======== Records supplied

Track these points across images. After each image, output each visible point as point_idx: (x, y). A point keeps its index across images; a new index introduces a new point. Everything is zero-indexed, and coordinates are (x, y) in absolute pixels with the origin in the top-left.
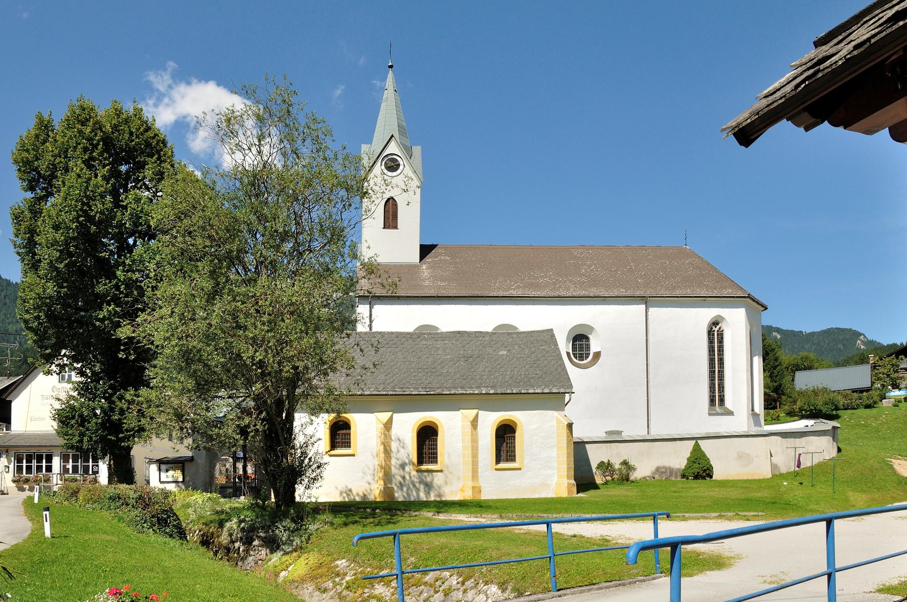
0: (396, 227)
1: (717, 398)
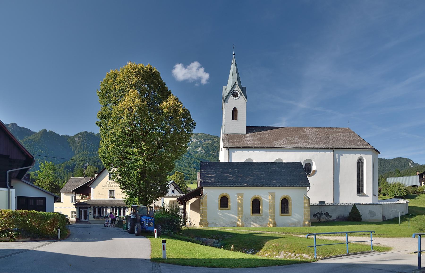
0: (237, 120)
1: (360, 191)
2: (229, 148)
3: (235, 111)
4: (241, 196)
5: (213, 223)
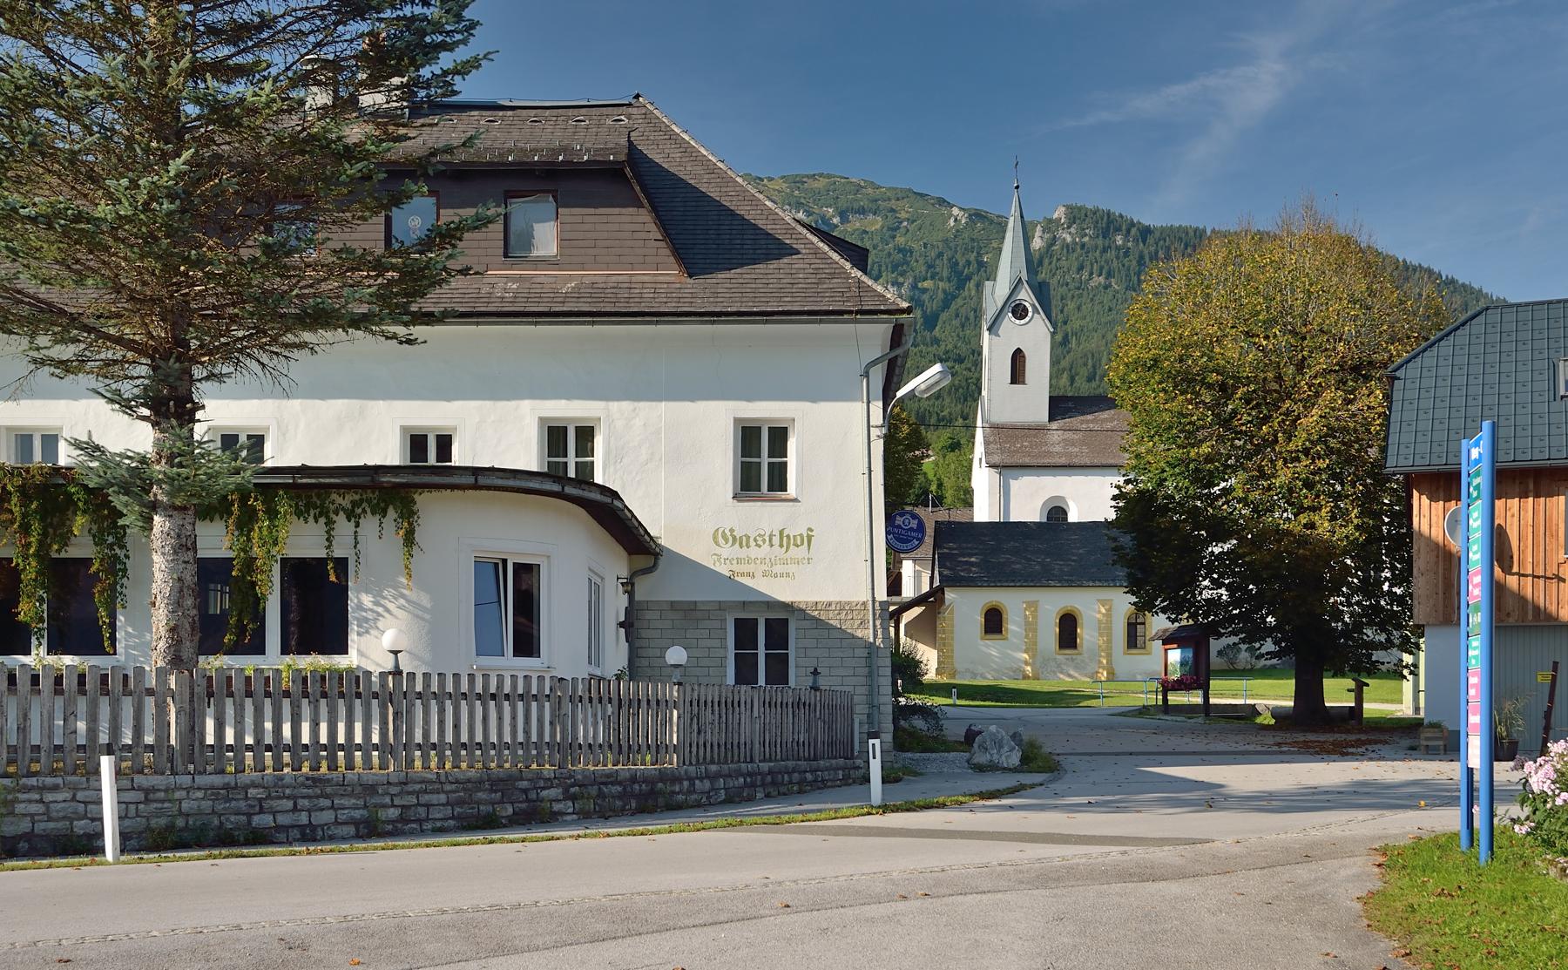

================

### Written instruction
Write out the data above verbatim, leaving out the pictures.

### Output of the exercise
Track these points across images. After each image, output each visible point as point_idx: (x, y). A point keeps its index across images; a new index introduces a new point. Everything is zero-indexed, and coordinates are (x, y) in absolute pixels with the origin in the top-left.
0: (396, 227)
1: (717, 398)
0: (237, 120)
1: (360, 191)
2: (229, 148)
3: (235, 111)
4: (241, 196)
5: (213, 223)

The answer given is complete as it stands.